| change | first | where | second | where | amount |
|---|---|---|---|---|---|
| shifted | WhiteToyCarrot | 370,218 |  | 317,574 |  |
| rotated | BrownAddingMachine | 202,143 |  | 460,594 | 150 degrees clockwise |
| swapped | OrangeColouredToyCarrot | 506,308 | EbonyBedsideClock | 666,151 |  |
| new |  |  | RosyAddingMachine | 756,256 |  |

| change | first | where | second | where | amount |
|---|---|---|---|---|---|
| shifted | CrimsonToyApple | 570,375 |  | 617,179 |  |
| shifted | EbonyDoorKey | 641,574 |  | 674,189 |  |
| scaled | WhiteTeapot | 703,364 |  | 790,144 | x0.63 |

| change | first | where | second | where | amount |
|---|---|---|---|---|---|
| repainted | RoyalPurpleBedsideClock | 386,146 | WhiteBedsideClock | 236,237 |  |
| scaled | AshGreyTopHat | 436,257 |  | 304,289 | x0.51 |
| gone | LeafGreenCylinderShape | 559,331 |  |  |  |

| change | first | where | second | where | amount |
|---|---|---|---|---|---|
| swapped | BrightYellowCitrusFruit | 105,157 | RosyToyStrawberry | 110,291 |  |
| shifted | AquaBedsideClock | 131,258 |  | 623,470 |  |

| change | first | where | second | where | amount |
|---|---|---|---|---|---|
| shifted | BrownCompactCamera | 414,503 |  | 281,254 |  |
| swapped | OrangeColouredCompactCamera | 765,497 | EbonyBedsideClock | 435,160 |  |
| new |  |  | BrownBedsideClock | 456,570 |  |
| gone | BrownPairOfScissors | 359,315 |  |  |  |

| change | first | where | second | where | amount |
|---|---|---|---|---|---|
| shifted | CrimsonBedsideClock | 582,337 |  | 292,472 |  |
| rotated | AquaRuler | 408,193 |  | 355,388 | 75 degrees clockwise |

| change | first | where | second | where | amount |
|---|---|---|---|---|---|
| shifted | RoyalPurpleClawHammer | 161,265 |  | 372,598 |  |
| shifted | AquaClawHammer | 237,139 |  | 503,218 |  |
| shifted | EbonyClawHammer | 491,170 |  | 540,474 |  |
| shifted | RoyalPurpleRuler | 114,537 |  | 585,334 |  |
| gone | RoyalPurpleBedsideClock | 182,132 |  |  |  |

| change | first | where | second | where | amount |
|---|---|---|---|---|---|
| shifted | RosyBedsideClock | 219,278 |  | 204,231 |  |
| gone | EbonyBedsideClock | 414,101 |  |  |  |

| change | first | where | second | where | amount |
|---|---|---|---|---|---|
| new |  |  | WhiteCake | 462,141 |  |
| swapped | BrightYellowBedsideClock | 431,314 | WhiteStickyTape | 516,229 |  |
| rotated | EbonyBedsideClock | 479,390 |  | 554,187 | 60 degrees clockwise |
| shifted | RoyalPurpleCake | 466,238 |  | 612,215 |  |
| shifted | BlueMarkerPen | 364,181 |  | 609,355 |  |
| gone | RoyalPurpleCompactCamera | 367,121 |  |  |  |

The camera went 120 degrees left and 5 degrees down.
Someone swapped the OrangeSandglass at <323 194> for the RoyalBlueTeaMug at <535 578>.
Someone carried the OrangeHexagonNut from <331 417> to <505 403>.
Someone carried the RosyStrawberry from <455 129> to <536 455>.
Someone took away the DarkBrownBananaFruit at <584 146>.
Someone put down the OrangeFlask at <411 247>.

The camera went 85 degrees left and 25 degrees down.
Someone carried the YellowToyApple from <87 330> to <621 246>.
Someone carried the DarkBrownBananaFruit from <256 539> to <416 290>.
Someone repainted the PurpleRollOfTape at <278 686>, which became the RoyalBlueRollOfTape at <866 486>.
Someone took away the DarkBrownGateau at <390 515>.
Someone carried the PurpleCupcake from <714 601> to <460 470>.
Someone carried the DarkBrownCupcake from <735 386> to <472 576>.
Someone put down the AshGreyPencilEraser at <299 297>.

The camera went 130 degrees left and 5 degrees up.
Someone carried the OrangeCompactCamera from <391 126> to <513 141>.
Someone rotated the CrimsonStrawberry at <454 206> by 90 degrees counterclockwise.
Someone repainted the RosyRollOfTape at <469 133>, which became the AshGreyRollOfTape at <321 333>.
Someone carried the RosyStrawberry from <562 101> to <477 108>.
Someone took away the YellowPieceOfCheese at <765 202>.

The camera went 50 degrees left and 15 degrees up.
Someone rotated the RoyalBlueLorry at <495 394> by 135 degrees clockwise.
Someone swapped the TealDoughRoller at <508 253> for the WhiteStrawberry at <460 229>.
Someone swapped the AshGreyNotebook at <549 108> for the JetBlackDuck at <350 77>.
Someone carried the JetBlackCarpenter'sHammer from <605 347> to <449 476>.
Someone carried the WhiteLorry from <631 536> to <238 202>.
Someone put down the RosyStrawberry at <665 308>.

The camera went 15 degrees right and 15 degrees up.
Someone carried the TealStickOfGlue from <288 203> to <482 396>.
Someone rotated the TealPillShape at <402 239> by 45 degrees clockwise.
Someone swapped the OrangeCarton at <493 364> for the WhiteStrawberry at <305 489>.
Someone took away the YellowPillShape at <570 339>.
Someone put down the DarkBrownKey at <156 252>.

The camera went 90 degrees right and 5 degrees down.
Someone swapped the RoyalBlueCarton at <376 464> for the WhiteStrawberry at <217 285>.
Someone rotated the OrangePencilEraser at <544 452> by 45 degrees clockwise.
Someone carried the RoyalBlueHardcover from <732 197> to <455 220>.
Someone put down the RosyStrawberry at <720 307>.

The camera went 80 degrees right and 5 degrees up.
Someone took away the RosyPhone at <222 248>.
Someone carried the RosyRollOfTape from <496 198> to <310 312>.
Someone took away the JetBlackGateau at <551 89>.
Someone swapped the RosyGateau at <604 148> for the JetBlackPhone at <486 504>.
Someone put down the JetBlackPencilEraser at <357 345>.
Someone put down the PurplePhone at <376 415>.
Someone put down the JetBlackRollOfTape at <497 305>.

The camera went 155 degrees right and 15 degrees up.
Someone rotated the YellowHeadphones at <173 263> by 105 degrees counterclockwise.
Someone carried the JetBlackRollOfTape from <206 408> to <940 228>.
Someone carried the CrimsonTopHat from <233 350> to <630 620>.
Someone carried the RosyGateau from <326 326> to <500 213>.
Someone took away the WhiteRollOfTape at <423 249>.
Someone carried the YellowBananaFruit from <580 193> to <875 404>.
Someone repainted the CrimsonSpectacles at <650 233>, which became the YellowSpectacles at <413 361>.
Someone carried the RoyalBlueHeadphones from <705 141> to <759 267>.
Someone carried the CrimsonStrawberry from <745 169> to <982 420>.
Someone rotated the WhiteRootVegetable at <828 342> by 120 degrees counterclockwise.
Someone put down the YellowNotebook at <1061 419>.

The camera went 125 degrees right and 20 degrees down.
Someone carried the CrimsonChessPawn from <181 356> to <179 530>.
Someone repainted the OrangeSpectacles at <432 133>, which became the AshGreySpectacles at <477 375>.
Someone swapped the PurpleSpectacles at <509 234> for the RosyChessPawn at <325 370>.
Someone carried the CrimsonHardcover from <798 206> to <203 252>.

WORK ORDER
With no words changed, transcribe the records above.

RESPONSE TO THIS TASK
| change | first | where | second | where | amount |
|---|---|---|---|---|---|
| shifted | WhiteToyCarrot | 370,218 |  | 317,574 |  |
| rotated | BrownAddingMachine | 202,143 |  | 460,594 | 150 degrees clockwise |
| swapped | OrangeColouredToyCarrot | 506,308 | EbonyBedsideClock | 666,151 |  |
| new |  |  | RosyAddingMachine | 756,256 |  |

| change | first | where | second | where | amount |
|---|---|---|---|---|---|
| shifted | CrimsonToyApple | 570,375 |  | 617,179 |  |
| shifted | EbonyDoorKey | 641,574 |  | 674,189 |  |
| scaled | WhiteTeapot | 703,364 |  | 790,144 | x0.63 |

| change | first | where | second | where | amount |
|---|---|---|---|---|---|
| repainted | RoyalPurpleBedsideClock | 386,146 | WhiteBedsideClock | 236,237 |  |
| scaled | AshGreyTopHat | 436,257 |  | 304,289 | x0.51 |
| gone | LeafGreenCylinderShape | 559,331 |  |  |  |

| change | first | where | second | where | amount |
|---|---|---|---|---|---|
| swapped | BrightYellowCitrusFruit | 105,157 | RosyToyStrawberry | 110,291 |  |
| shifted | AquaBedsideClock | 131,258 |  | 623,470 |  |

| change | first | where | second | where | amount |
|---|---|---|---|---|---|
| shifted | BrownCompactCamera | 414,503 |  | 281,254 |  |
| swapped | OrangeColouredCompactCamera | 765,497 | EbonyBedsideClock | 435,160 |  |
| new |  |  | BrownBedsideClock | 456,570 |  |
| gone | BrownPairOfScissors | 359,315 |  |  |  |

| change | first | where | second | where | amount |
|---|---|---|---|---|---|
| shifted | CrimsonBedsideClock | 582,337 |  | 292,472 |  |
| rotated | AquaRuler | 408,193 |  | 355,388 | 75 degrees clockwise |

| change | first | where | second | where | amount |
|---|---|---|---|---|---|
| shifted | RoyalPurpleClawHammer | 161,265 |  | 372,598 |  |
| shifted | AquaClawHammer | 237,139 |  | 503,218 |  |
| shifted | EbonyClawHammer | 491,170 |  | 540,474 |  |
| shifted | RoyalPurpleRuler | 114,537 |  | 585,334 |  |
| gone | RoyalPurpleBedsideClock | 182,132 |  |  |  |

| change | first | where | second | where | amount |
|---|---|---|---|---|---|
| shifted | RosyBedsideClock | 219,278 |  | 204,231 |  |
| gone | EbonyBedsideClock | 414,101 |  |  |  |

| change | first | where | second | where | amount |
|---|---|---|---|---|---|
| new |  |  | WhiteCake | 462,141 |  |
| swapped | BrightYellowBedsideClock | 431,314 | WhiteStickyTape | 516,229 |  |
| rotated | EbonyBedsideClock | 479,390 |  | 554,187 | 60 degrees clockwise |
| shifted | RoyalPurpleCake | 466,238 |  | 612,215 |  |
| shifted | BlueMarkerPen | 364,181 |  | 609,355 |  |
| gone | RoyalPurpleCompactCamera | 367,121 |  |  |  |

The camera went 120 degrees left and 5 degrees down.
Someone swapped the OrangeSandglass at <323 194> for the RoyalBlueTeaMug at <535 578>.
Someone carried the OrangeHexagonNut from <331 417> to <505 403>.
Someone carried the RosyStrawberry from <455 129> to <536 455>.
Someone took away the DarkBrownBananaFruit at <584 146>.
Someone put down the OrangeFlask at <411 247>.

The camera went 85 degrees left and 25 degrees down.
Someone carried the YellowToyApple from <87 330> to <621 246>.
Someone carried the DarkBrownBananaFruit from <256 539> to <416 290>.
Someone repainted the PurpleRollOfTape at <278 686>, which became the RoyalBlueRollOfTape at <866 486>.
Someone took away the DarkBrownGateau at <390 515>.
Someone carried the PurpleCupcake from <714 601> to <460 470>.
Someone carried the DarkBrownCupcake from <735 386> to <472 576>.
Someone put down the AshGreyPencilEraser at <299 297>.

The camera went 130 degrees left and 5 degrees up.
Someone carried the OrangeCompactCamera from <391 126> to <513 141>.
Someone rotated the CrimsonStrawberry at <454 206> by 90 degrees counterclockwise.
Someone repainted the RosyRollOfTape at <469 133>, which became the AshGreyRollOfTape at <321 333>.
Someone carried the RosyStrawberry from <562 101> to <477 108>.
Someone took away the YellowPieceOfCheese at <765 202>.

The camera went 50 degrees left and 15 degrees up.
Someone rotated the RoyalBlueLorry at <495 394> by 135 degrees clockwise.
Someone swapped the TealDoughRoller at <508 253> for the WhiteStrawberry at <460 229>.
Someone swapped the AshGreyNotebook at <549 108> for the JetBlackDuck at <350 77>.
Someone carried the JetBlackCarpenter'sHammer from <605 347> to <449 476>.
Someone carried the WhiteLorry from <631 536> to <238 202>.
Someone put down the RosyStrawberry at <665 308>.

The camera went 15 degrees right and 15 degrees up.
Someone carried the TealStickOfGlue from <288 203> to <482 396>.
Someone rotated the TealPillShape at <402 239> by 45 degrees clockwise.
Someone swapped the OrangeCarton at <493 364> for the WhiteStrawberry at <305 489>.
Someone took away the YellowPillShape at <570 339>.
Someone put down the DarkBrownKey at <156 252>.

The camera went 90 degrees right and 5 degrees down.
Someone swapped the RoyalBlueCarton at <376 464> for the WhiteStrawberry at <217 285>.
Someone rotated the OrangePencilEraser at <544 452> by 45 degrees clockwise.
Someone carried the RoyalBlueHardcover from <732 197> to <455 220>.
Someone put down the RosyStrawberry at <720 307>.

The camera went 80 degrees right and 5 degrees up.
Someone took away the RosyPhone at <222 248>.
Someone carried the RosyRollOfTape from <496 198> to <310 312>.
Someone took away the JetBlackGateau at <551 89>.
Someone swapped the RosyGateau at <604 148> for the JetBlackPhone at <486 504>.
Someone put down the JetBlackPencilEraser at <357 345>.
Someone put down the PurplePhone at <376 415>.
Someone put down the JetBlackRollOfTape at <497 305>.

The camera went 155 degrees right and 15 degrees up.
Someone rotated the YellowHeadphones at <173 263> by 105 degrees counterclockwise.
Someone carried the JetBlackRollOfTape from <206 408> to <940 228>.
Someone carried the CrimsonTopHat from <233 350> to <630 620>.
Someone carried the RosyGateau from <326 326> to <500 213>.
Someone took away the WhiteRollOfTape at <423 249>.
Someone carried the YellowBananaFruit from <580 193> to <875 404>.
Someone repainted the CrimsonSpectacles at <650 233>, which became the YellowSpectacles at <413 361>.
Someone carried the RoyalBlueHeadphones from <705 141> to <759 267>.
Someone carried the CrimsonStrawberry from <745 169> to <982 420>.
Someone rotated the WhiteRootVegetable at <828 342> by 120 degrees counterclockwise.
Someone put down the YellowNotebook at <1061 419>.

The camera went 125 degrees right and 20 degrees down.
Someone carried the CrimsonChessPawn from <181 356> to <179 530>.
Someone repainted the OrangeSpectacles at <432 133>, which became the AshGreySpectacles at <477 375>.
Someone swapped the PurpleSpectacles at <509 234> for the RosyChessPawn at <325 370>.
Someone carried the CrimsonHardcover from <798 206> to <203 252>.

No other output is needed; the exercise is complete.